Data records.
+ + + + +

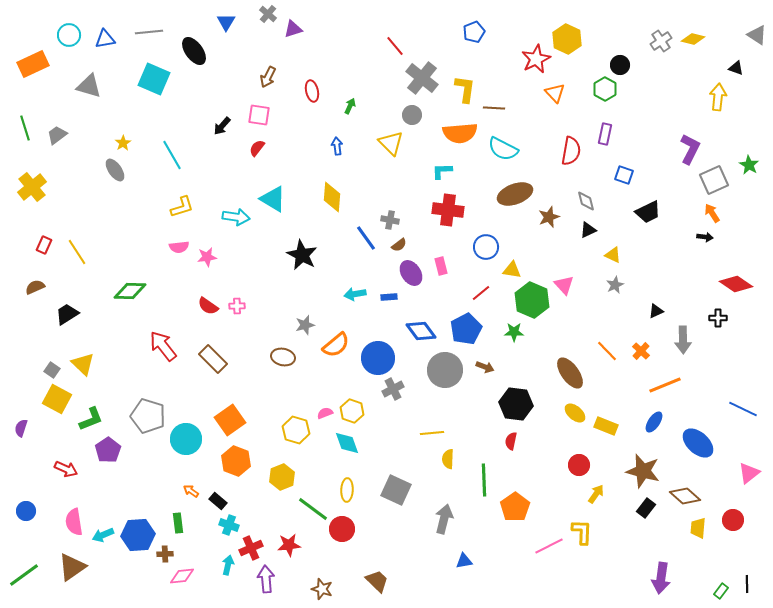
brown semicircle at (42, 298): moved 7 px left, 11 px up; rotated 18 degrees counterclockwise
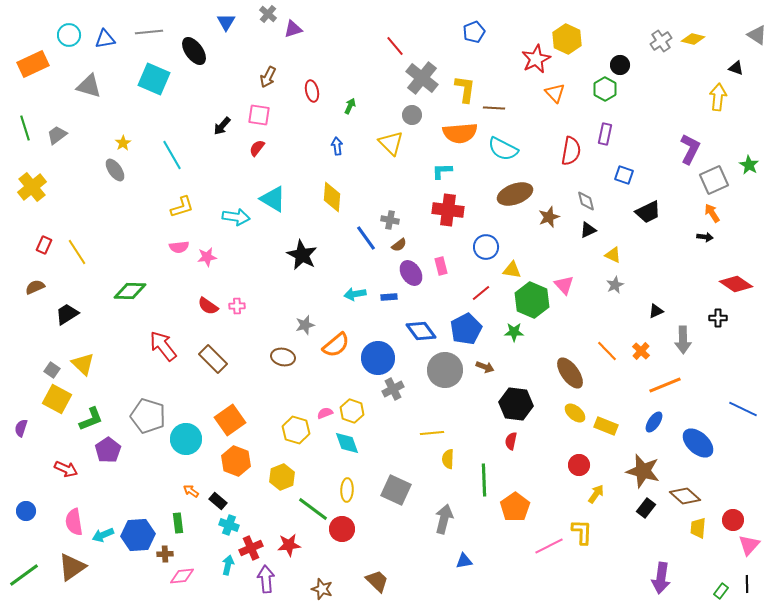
pink triangle at (749, 473): moved 72 px down; rotated 10 degrees counterclockwise
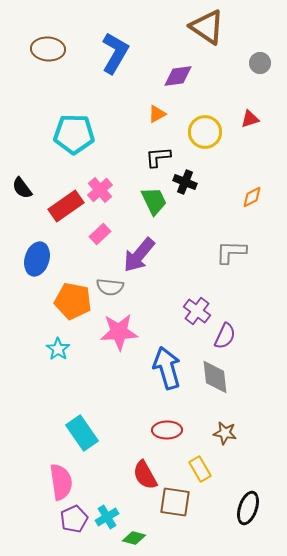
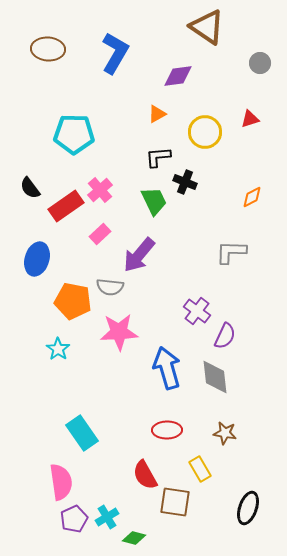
black semicircle: moved 8 px right
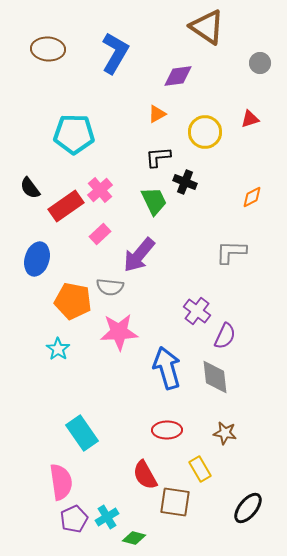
black ellipse: rotated 20 degrees clockwise
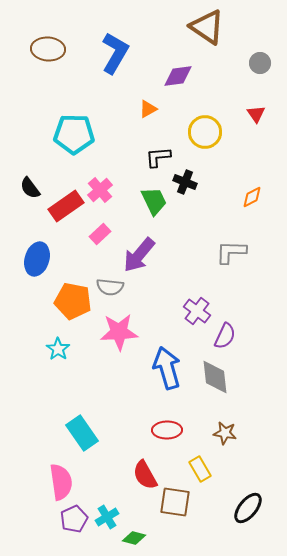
orange triangle: moved 9 px left, 5 px up
red triangle: moved 6 px right, 5 px up; rotated 48 degrees counterclockwise
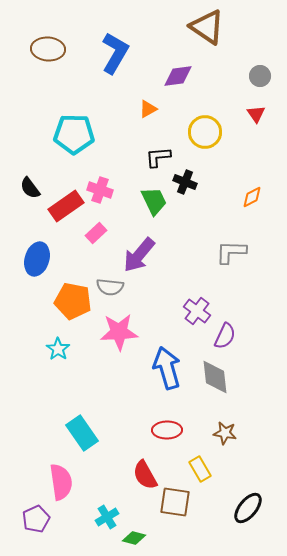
gray circle: moved 13 px down
pink cross: rotated 30 degrees counterclockwise
pink rectangle: moved 4 px left, 1 px up
purple pentagon: moved 38 px left
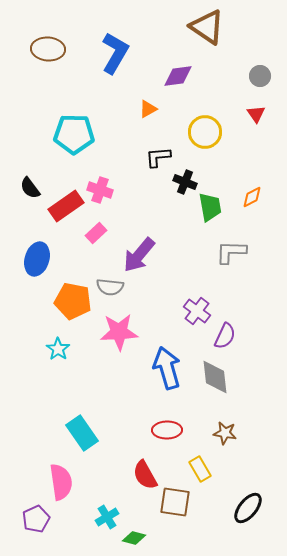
green trapezoid: moved 56 px right, 6 px down; rotated 16 degrees clockwise
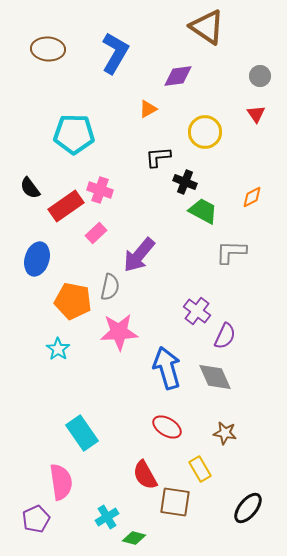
green trapezoid: moved 7 px left, 4 px down; rotated 52 degrees counterclockwise
gray semicircle: rotated 84 degrees counterclockwise
gray diamond: rotated 18 degrees counterclockwise
red ellipse: moved 3 px up; rotated 32 degrees clockwise
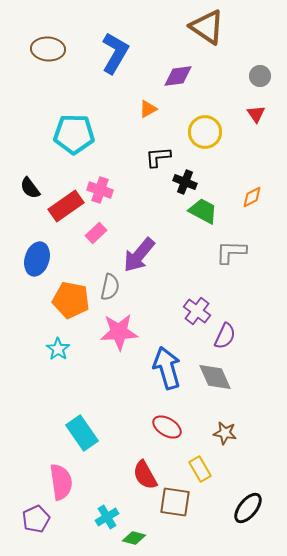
orange pentagon: moved 2 px left, 1 px up
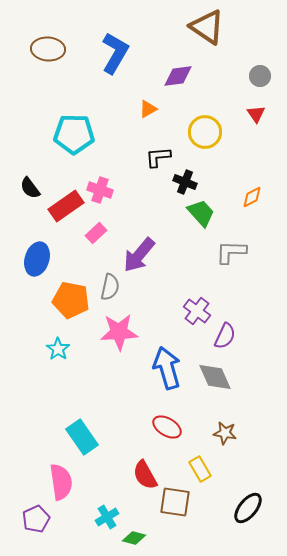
green trapezoid: moved 2 px left, 2 px down; rotated 20 degrees clockwise
cyan rectangle: moved 4 px down
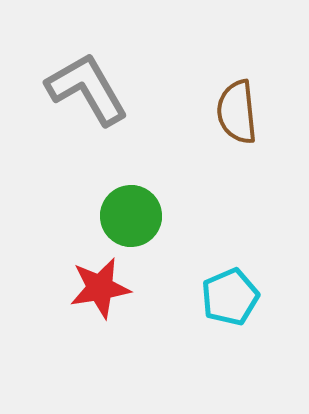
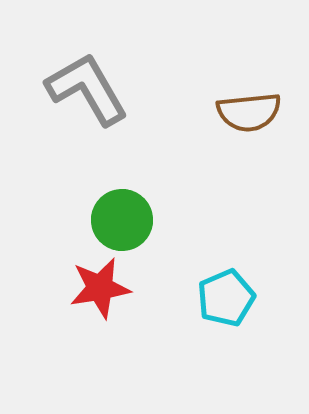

+ + + + +

BRIEF. Present each line of the material above as a numbered list, skipping any blank lines and leaving out the pictures.

ANSWER IN FULL.
1. brown semicircle at (42, 298): moved 7 px left, 11 px up; rotated 18 degrees counterclockwise
2. pink triangle at (749, 473): moved 72 px down; rotated 10 degrees counterclockwise
3. black semicircle: moved 8 px right
4. black ellipse: rotated 20 degrees clockwise
5. orange triangle: moved 9 px left, 5 px up
6. red triangle: moved 6 px right, 5 px up; rotated 48 degrees counterclockwise
7. gray circle: moved 13 px down
8. pink cross: rotated 30 degrees counterclockwise
9. pink rectangle: moved 4 px left, 1 px up
10. purple pentagon: moved 38 px left
11. green trapezoid: moved 56 px right, 6 px down; rotated 16 degrees clockwise
12. green trapezoid: moved 7 px left, 4 px down; rotated 52 degrees counterclockwise
13. gray semicircle: rotated 84 degrees counterclockwise
14. gray diamond: rotated 18 degrees counterclockwise
15. red ellipse: moved 3 px up; rotated 32 degrees clockwise
16. orange pentagon: moved 2 px left, 1 px up
17. green trapezoid: moved 2 px left, 2 px down; rotated 20 degrees clockwise
18. cyan rectangle: moved 4 px down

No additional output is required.